> [TASK STATEMENT] Write the listing below out again exactly, though only as far as the line with "(171, 412) = (90, 318): pink", which is included.
[[ EXTRACTED INFORMATION, beginning ]]
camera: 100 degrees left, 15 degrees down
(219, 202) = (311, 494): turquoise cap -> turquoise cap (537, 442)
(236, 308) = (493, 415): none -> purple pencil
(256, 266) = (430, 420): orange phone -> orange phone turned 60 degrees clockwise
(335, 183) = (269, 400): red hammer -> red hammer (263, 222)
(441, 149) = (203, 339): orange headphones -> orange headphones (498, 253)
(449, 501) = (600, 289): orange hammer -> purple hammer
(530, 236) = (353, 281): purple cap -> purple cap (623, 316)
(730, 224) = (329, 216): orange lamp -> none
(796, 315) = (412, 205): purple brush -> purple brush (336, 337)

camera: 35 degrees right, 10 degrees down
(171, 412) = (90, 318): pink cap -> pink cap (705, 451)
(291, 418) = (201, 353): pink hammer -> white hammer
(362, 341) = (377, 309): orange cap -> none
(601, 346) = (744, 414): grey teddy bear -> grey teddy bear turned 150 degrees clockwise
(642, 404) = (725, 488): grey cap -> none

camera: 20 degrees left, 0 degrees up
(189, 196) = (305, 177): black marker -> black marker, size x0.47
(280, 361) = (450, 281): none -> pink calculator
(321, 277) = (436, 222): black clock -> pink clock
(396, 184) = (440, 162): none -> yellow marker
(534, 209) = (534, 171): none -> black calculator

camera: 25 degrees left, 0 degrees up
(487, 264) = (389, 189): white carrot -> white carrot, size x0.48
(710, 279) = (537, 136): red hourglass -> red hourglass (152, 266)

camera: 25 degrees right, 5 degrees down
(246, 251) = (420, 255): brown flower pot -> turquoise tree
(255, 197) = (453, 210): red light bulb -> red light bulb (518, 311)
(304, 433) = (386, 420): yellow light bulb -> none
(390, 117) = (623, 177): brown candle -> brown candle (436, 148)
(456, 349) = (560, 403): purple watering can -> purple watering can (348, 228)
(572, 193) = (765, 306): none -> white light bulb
[[ EXTRACTED INFORMATION, end ]]
> [WRITTEN SOLUTION]
camera: 100 degrees left, 15 degrees down
(219, 202) = (311, 494): turquoise cap -> turquoise cap (537, 442)
(236, 308) = (493, 415): none -> purple pencil
(256, 266) = (430, 420): orange phone -> orange phone turned 60 degrees clockwise
(335, 183) = (269, 400): red hammer -> red hammer (263, 222)
(441, 149) = (203, 339): orange headphones -> orange headphones (498, 253)
(449, 501) = (600, 289): orange hammer -> purple hammer
(530, 236) = (353, 281): purple cap -> purple cap (623, 316)
(730, 224) = (329, 216): orange lamp -> none
(796, 315) = (412, 205): purple brush -> purple brush (336, 337)

camera: 35 degrees right, 10 degrees down
(171, 412) = (90, 318): pink cap -> pink cap (705, 451)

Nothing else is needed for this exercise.